### Prompt
Whenever a line in the data contains "relocated", show that line.

[Start of Attachment]

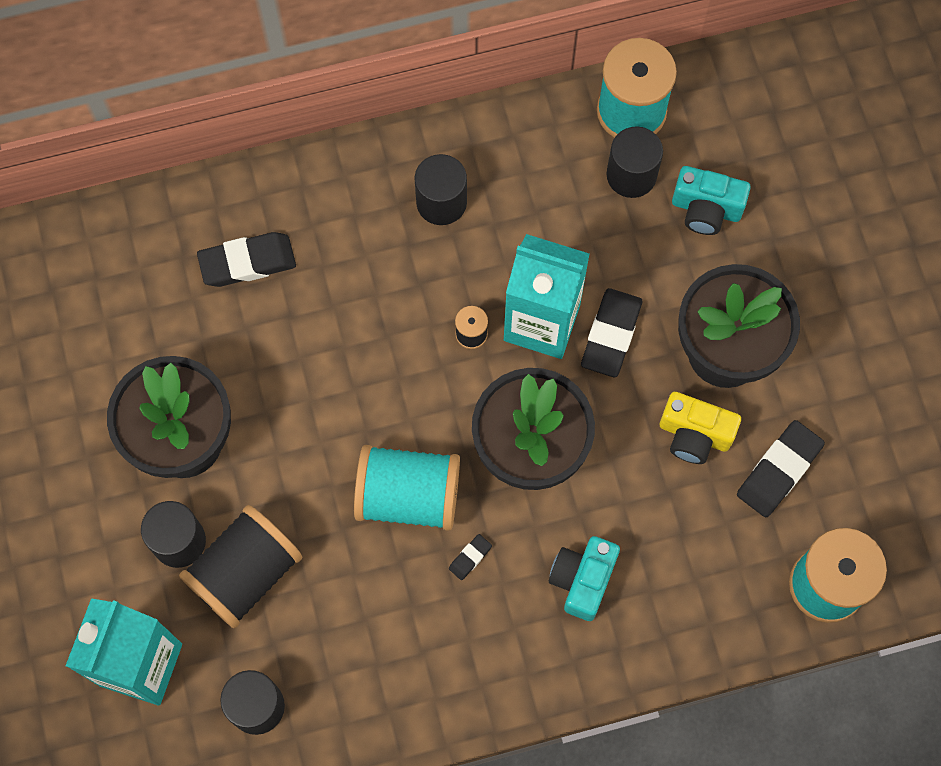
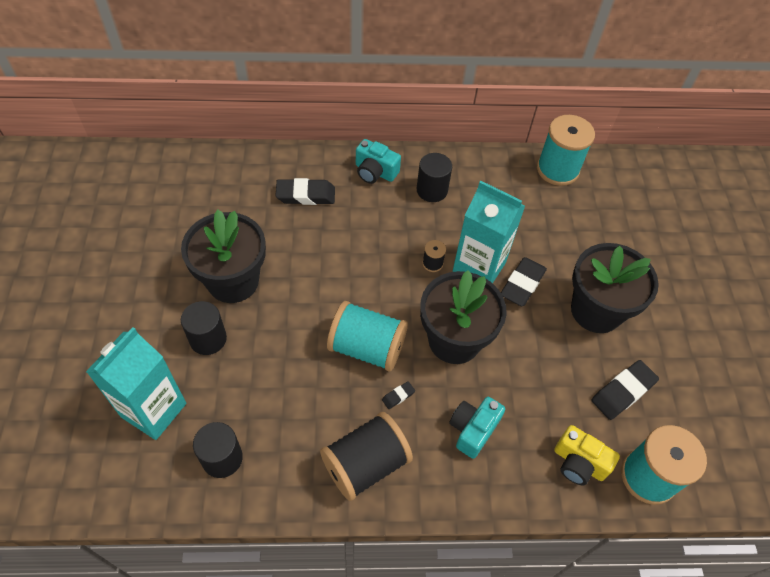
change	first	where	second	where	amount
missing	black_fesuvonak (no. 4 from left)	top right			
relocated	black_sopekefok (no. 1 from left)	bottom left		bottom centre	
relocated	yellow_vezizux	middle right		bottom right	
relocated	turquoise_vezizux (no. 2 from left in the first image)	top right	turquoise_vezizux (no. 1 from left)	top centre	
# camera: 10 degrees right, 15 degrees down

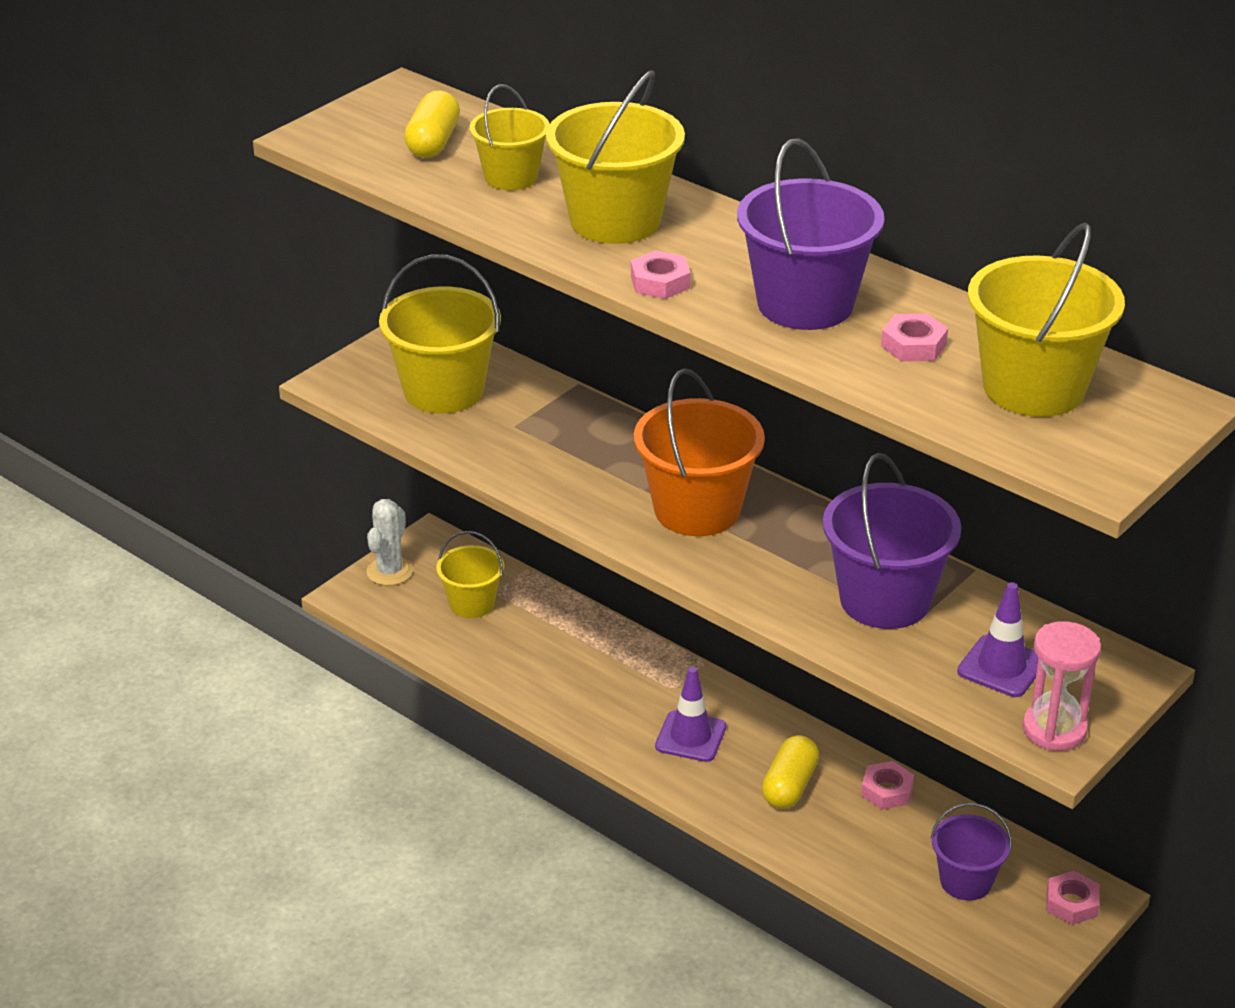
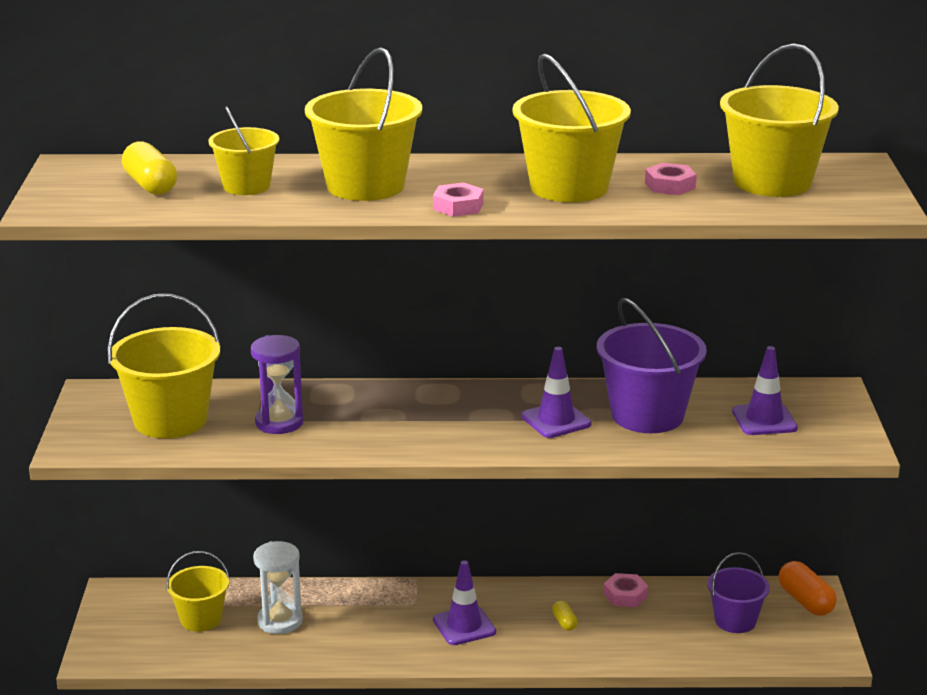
change	first	where	second	where	amount
missing	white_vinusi	middle left			
missing	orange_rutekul	centre			
missing	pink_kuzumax	bottom right			
appeared			purple_kuzumax	middle left	
appeared			white_kuzumax	bottom left	
appeared			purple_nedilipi (no. 2 from left)	centre	
exchanged	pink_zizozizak (no. 4 from left)	bottom right	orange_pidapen	bottom right	
colour	purple_rutekul (no. 1 from left)	top centre	yellow_rutekul (no. 5 from left)	top centre	
size	yellow_pidapen (no. 2 from left)	bottom centre		bottom centre	x0.52
# camera: 40 degrees left, 10 degrees down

[End of Attachment]

### Finished task
relocated	black_sopekefok (no. 1 from left)	bottom left		bottom centre	
relocated	yellow_vezizux	middle right		bottom right	
relocated	turquoise_vezizux (no. 2 from left in the first image)	top right	turquoise_vezizux (no. 1 from left)	top centre	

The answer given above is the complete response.